• _DESCRIPTION OF THE TASK_: Give the data again exactly as written, without any of its pictures.

• _RECORDED DATA_:
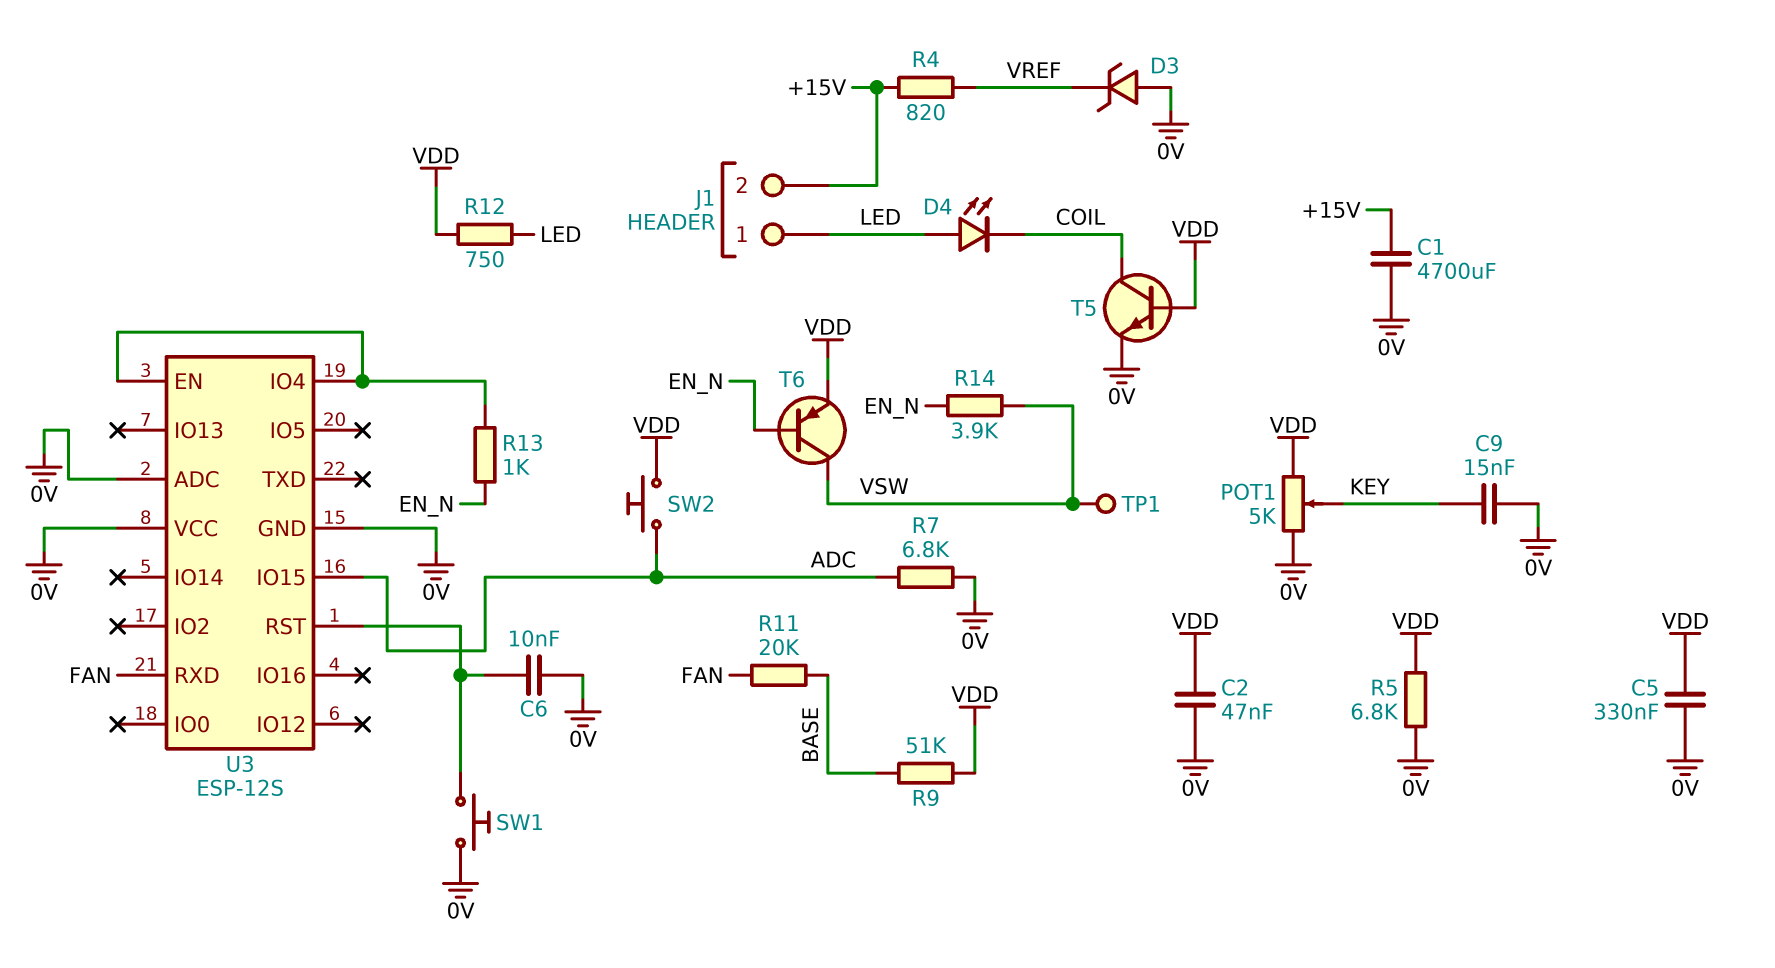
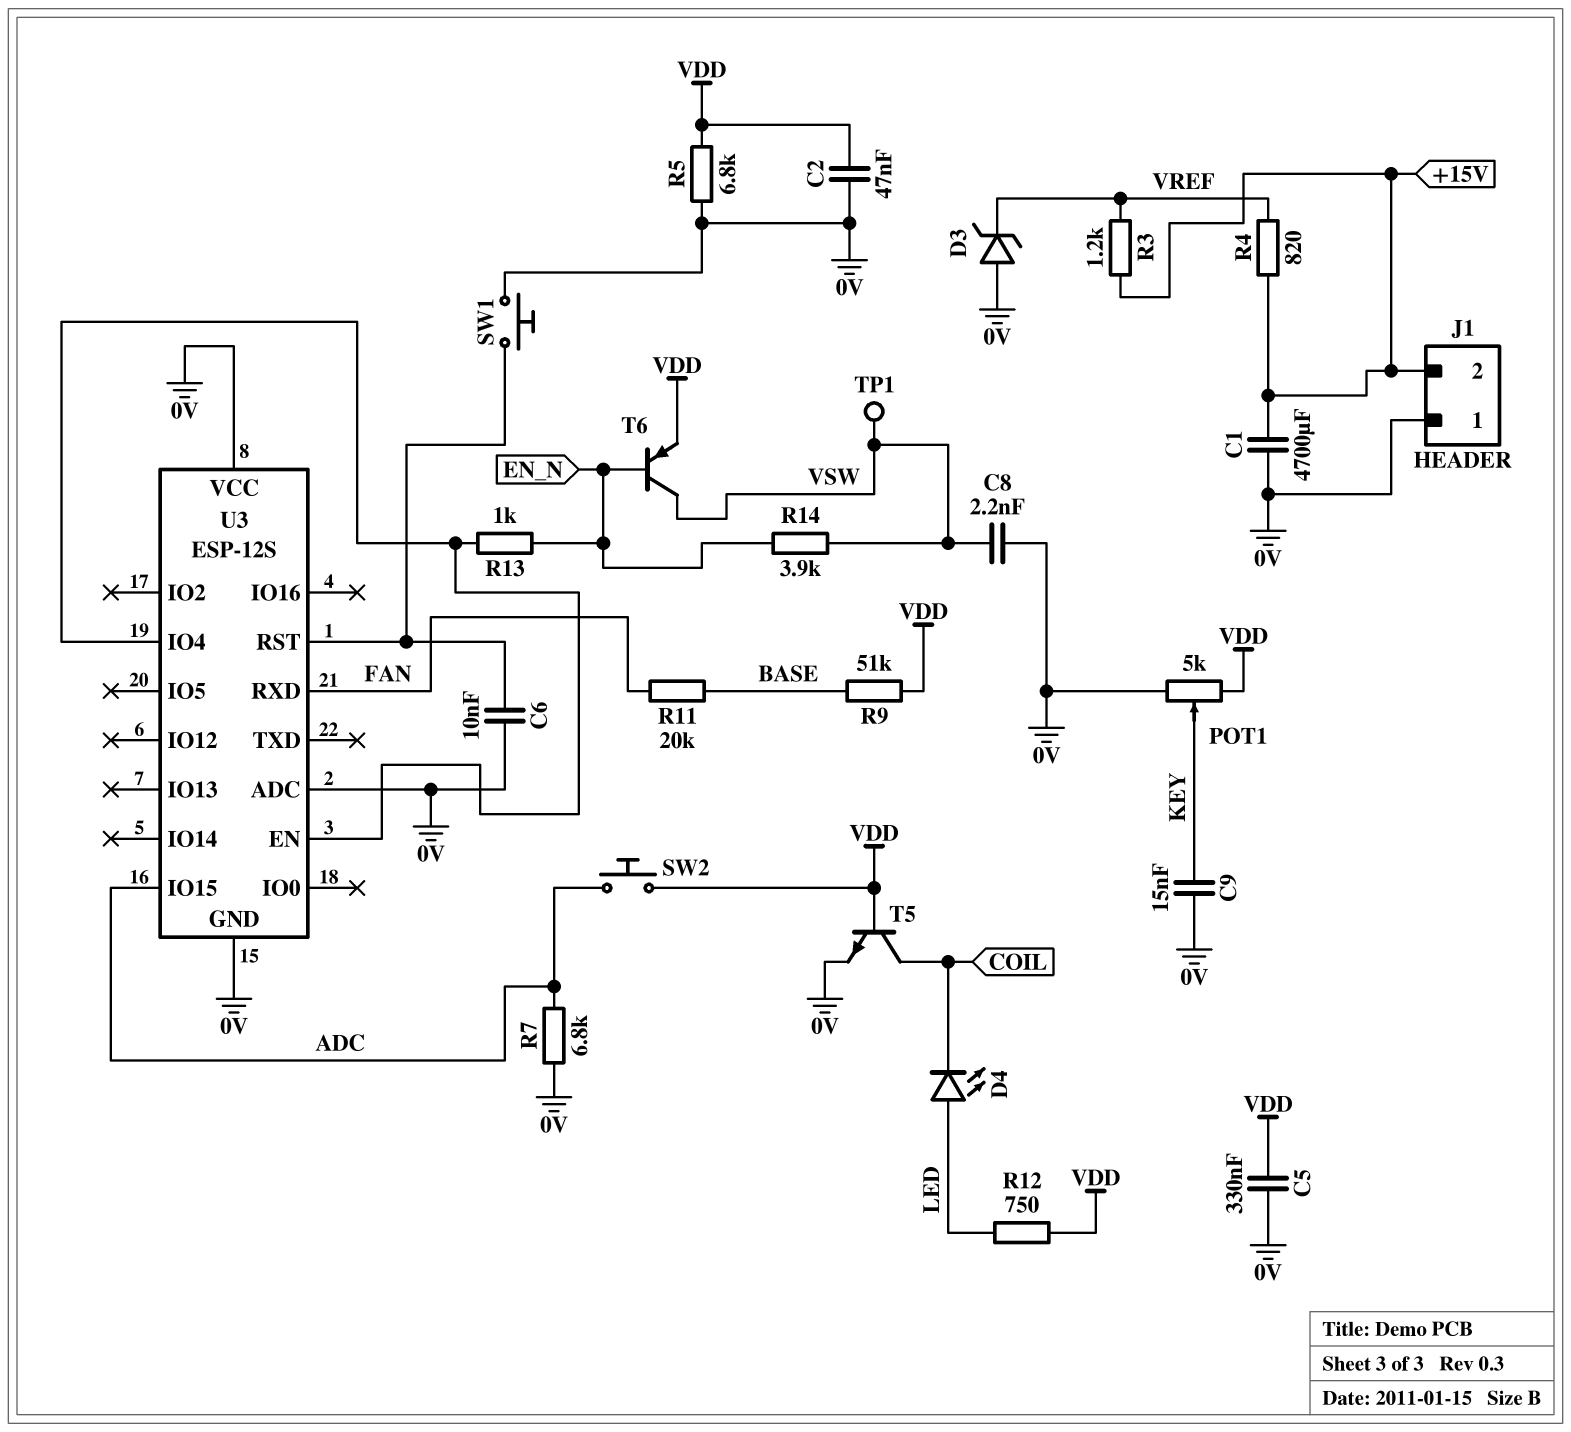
C8: none -> 2.2nF (0V, VSW)
J1 pin 1: LED -> 0V
R3: none -> 1.2k (+15V, VREF)

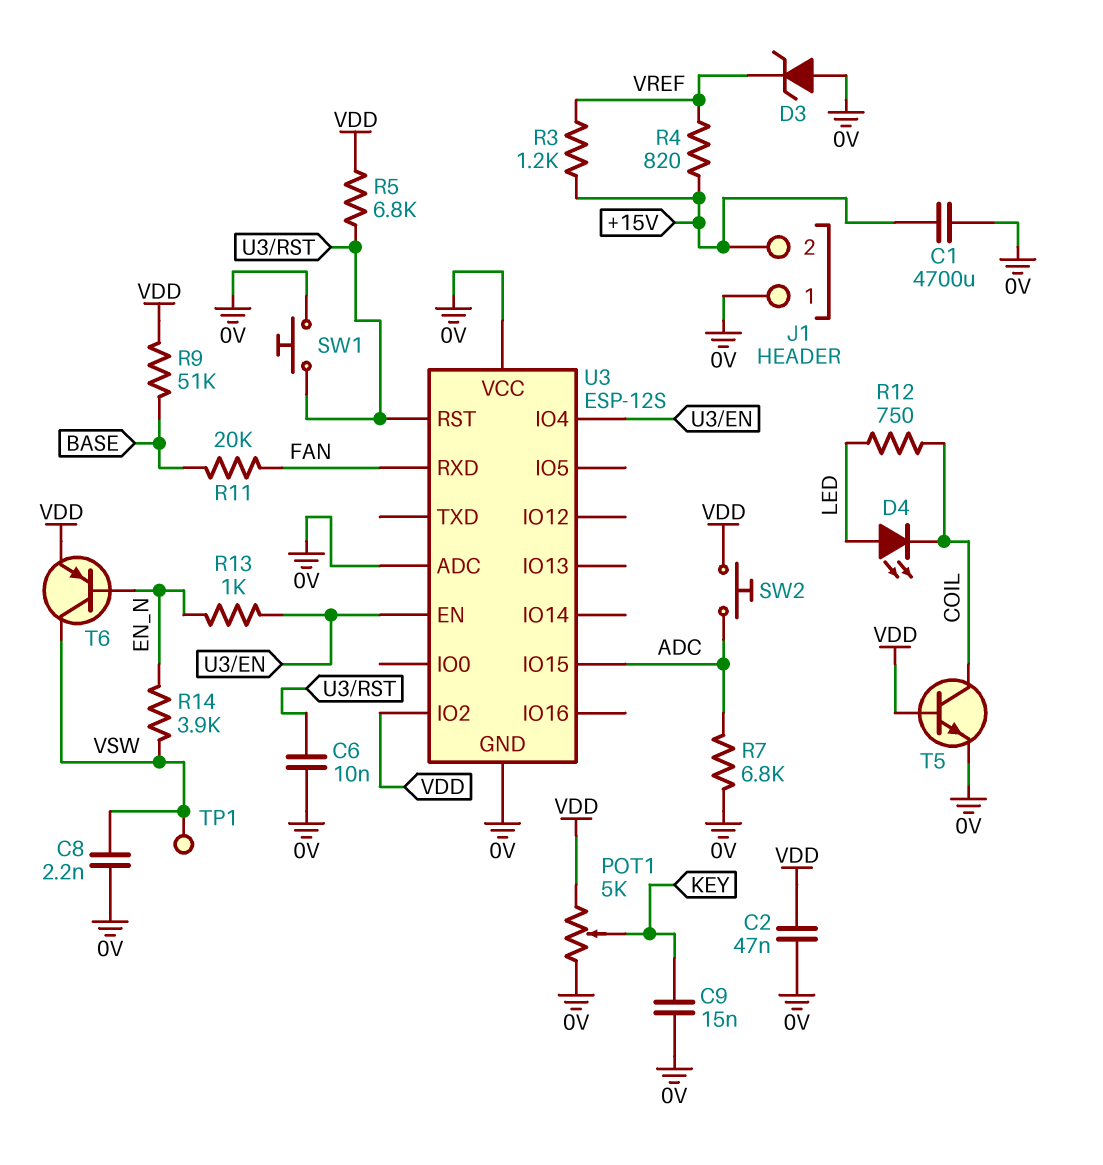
C5: 330nF (0V, VDD) -> none
R5: 6.8k (0V, VDD) -> 6.8k (U3/RST, VDD)
R12: 750 (LED, VDD) -> 750 (COIL, LED)
U3 pin IO2: none -> VDD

• _REPLY TO THE EXERCISE_:
C8: none -> 2.2nF (0V, VSW)
J1 pin 1: LED -> 0V
R3: none -> 1.2k (+15V, VREF)

C5: 330nF (0V, VDD) -> none
R5: 6.8k (0V, VDD) -> 6.8k (U3/RST, VDD)
R12: 750 (LED, VDD) -> 750 (COIL, LED)
U3 pin IO2: none -> VDD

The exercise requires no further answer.